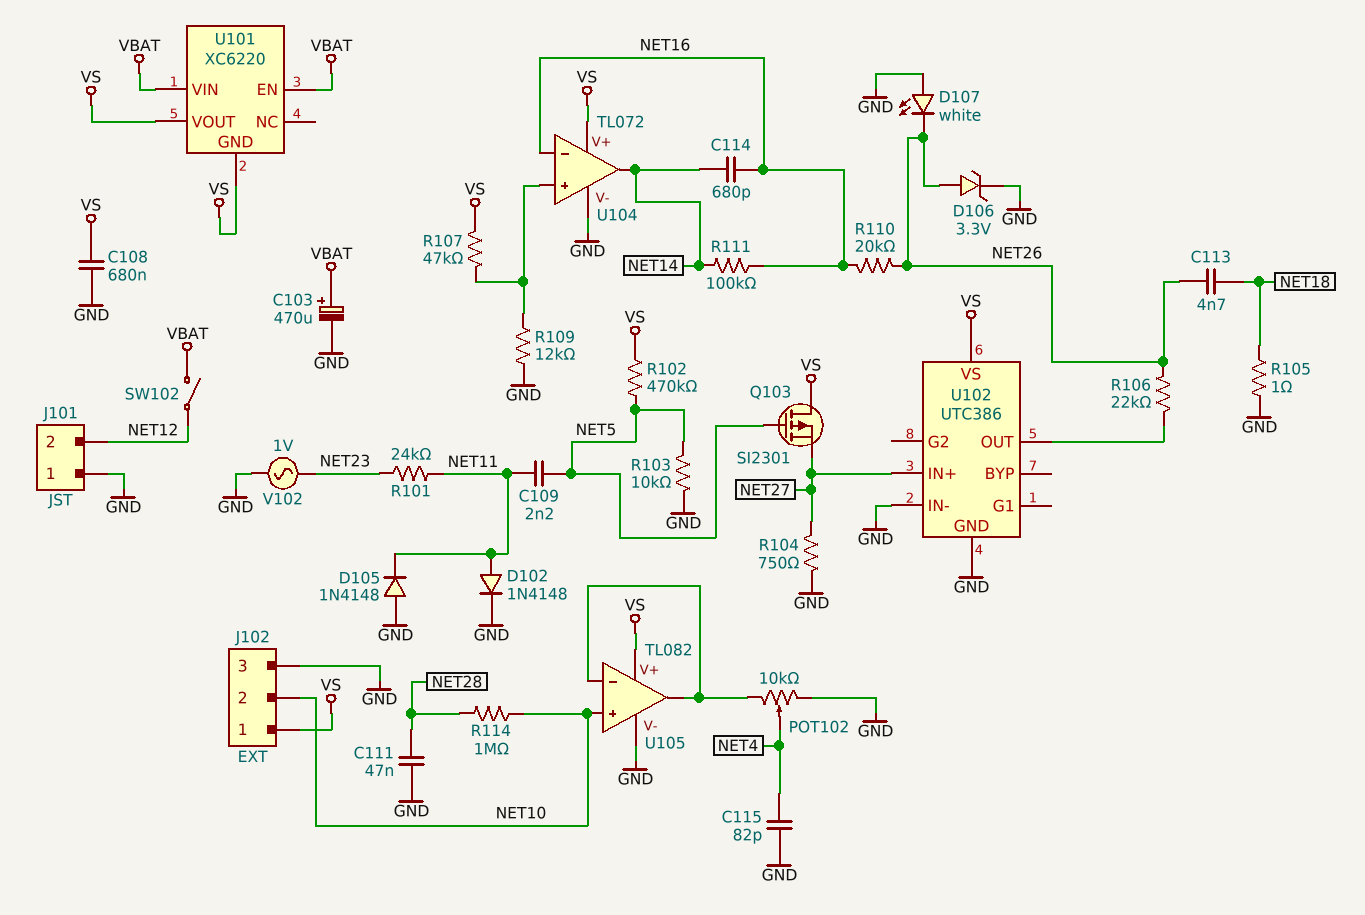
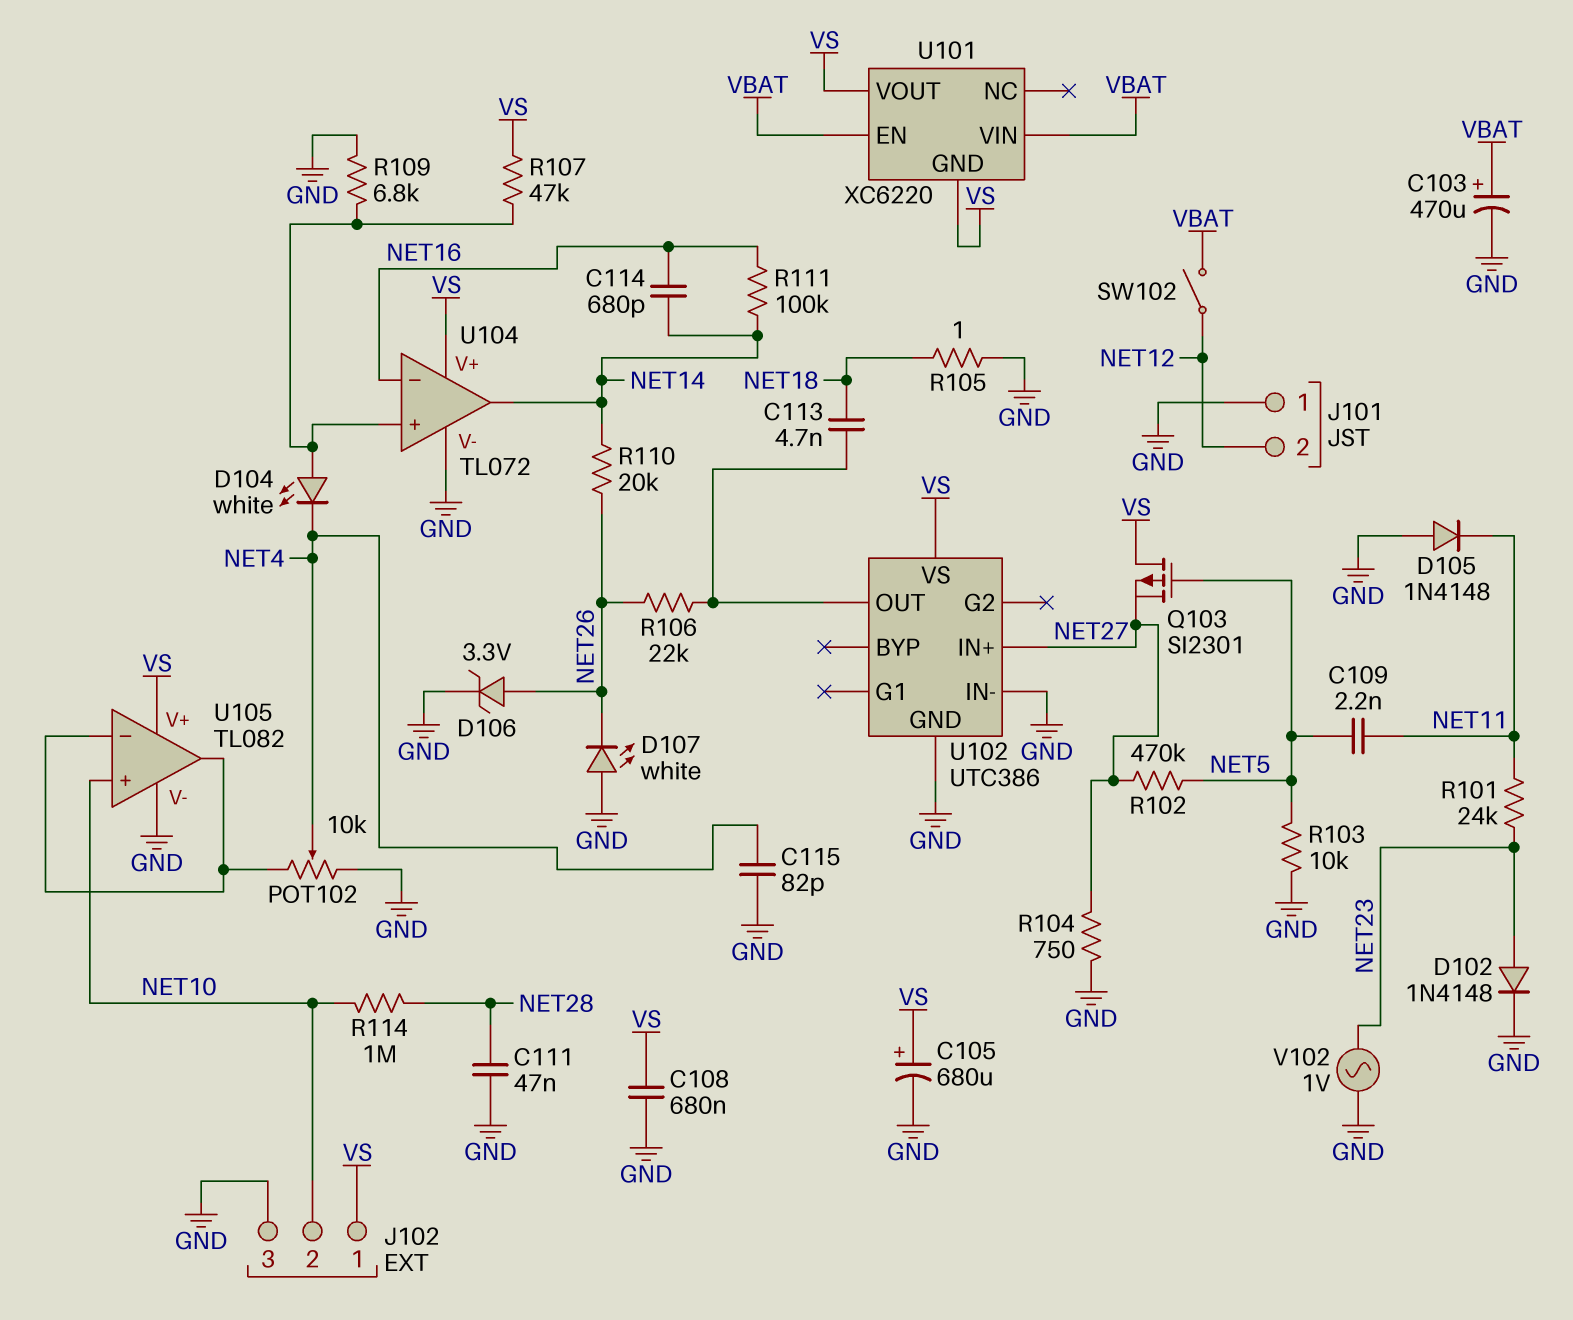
C105: none -> 680uF (plus VS, minus GND)
C113: 4.7nF (NET18, NET26) -> 4.7nF (NET18, U102/OUT)
D102: diode 1N4148 (A NET11, K GND) -> diode 1N4148 (A NET23, K GND)
D104: none -> LED white (A U104/in+, K NET4)
R102: 470k (NET5, VS) -> 470k (NET5, NET27)
R109: 12k (GND, U104/in+) -> 6.8k (GND, U104/in+)
R110: 20k (NET16, NET26) -> 20k (NET14, NET26)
━━━━━━━━━━━━━━━━━━━━
> _TASK DETAILS_
Starting at the line with "D104: none -> LED white (A U104/in+, K NET4)", copy every line up to and including the last one in the entries above.

> _TASK OUTPUT_
D104: none -> LED white (A U104/in+, K NET4)
R102: 470k (NET5, VS) -> 470k (NET5, NET27)
R109: 12k (GND, U104/in+) -> 6.8k (GND, U104/in+)
R110: 20k (NET16, NET26) -> 20k (NET14, NET26)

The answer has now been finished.